### Data extracted from a collection
________

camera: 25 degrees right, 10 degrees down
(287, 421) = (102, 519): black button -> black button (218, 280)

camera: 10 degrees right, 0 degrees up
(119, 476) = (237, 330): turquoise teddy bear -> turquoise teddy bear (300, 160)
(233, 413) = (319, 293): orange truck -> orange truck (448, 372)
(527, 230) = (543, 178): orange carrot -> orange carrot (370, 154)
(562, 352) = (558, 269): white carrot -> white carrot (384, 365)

________

### Work order
Each entry above must be retyped exactly.

### Output
camera: 25 degrees right, 10 degrees down
(287, 421) = (102, 519): black button -> black button (218, 280)

camera: 10 degrees right, 0 degrees up
(119, 476) = (237, 330): turquoise teddy bear -> turquoise teddy bear (300, 160)
(233, 413) = (319, 293): orange truck -> orange truck (448, 372)
(527, 230) = (543, 178): orange carrot -> orange carrot (370, 154)
(562, 352) = (558, 269): white carrot -> white carrot (384, 365)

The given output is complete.